Gather each line of the entries below that includes "field".

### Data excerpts
-- start --

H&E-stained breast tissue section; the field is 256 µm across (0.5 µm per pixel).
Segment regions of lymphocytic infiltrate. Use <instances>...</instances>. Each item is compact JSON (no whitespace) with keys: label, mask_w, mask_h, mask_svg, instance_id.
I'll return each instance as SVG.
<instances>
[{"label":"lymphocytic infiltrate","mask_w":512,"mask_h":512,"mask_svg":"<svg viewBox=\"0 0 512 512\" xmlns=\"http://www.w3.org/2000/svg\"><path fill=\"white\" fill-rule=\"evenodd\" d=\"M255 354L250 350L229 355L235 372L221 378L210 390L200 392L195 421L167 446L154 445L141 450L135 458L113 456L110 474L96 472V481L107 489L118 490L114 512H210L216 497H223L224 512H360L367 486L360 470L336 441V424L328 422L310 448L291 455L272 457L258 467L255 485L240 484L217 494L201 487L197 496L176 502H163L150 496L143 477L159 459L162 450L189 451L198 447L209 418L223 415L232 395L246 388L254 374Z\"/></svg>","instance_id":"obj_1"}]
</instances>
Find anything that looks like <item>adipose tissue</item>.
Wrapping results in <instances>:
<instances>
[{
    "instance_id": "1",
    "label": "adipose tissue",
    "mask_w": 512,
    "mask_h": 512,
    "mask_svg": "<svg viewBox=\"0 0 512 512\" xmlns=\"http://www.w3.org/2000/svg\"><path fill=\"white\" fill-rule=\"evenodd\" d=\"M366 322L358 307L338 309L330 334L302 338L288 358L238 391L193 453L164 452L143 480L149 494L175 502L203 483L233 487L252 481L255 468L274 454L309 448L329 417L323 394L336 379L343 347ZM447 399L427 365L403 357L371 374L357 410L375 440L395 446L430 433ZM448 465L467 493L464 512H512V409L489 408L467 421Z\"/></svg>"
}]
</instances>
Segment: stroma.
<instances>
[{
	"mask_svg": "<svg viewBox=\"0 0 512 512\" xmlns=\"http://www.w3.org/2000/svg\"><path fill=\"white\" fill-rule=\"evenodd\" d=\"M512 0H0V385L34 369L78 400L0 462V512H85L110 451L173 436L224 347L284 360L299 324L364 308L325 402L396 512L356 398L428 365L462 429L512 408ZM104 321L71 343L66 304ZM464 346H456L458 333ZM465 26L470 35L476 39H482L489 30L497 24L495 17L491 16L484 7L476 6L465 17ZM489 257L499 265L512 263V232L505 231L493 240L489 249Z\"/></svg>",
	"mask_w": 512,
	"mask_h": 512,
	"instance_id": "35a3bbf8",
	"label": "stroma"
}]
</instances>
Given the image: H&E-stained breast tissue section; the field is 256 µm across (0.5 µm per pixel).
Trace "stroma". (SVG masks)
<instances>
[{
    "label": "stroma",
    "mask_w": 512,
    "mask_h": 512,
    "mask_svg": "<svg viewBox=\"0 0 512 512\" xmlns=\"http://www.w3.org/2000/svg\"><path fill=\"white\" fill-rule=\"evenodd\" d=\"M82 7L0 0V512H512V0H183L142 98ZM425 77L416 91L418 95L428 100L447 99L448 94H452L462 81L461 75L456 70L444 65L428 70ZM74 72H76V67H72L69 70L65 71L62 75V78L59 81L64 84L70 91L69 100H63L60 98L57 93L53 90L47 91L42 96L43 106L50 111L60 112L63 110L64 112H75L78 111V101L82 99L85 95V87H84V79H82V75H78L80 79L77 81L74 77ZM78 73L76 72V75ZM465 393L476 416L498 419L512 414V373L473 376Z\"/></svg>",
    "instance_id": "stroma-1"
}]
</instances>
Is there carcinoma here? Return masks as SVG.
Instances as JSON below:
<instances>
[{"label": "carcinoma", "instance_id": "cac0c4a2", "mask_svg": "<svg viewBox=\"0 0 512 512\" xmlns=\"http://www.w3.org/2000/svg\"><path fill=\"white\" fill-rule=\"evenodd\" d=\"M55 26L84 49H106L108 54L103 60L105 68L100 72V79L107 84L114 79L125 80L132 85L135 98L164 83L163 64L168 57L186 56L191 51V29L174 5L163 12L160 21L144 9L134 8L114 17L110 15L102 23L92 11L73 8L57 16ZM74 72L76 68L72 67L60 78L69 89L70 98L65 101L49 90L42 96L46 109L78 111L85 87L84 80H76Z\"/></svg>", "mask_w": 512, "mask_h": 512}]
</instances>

-- end --

### Final answer
H&E-stained breast tissue section; the field is 256 µm across (0.5 µm per pixel).
Given the image: H&E-stained breast tissue section; the field is 256 µm across (0.5 µm per pixel).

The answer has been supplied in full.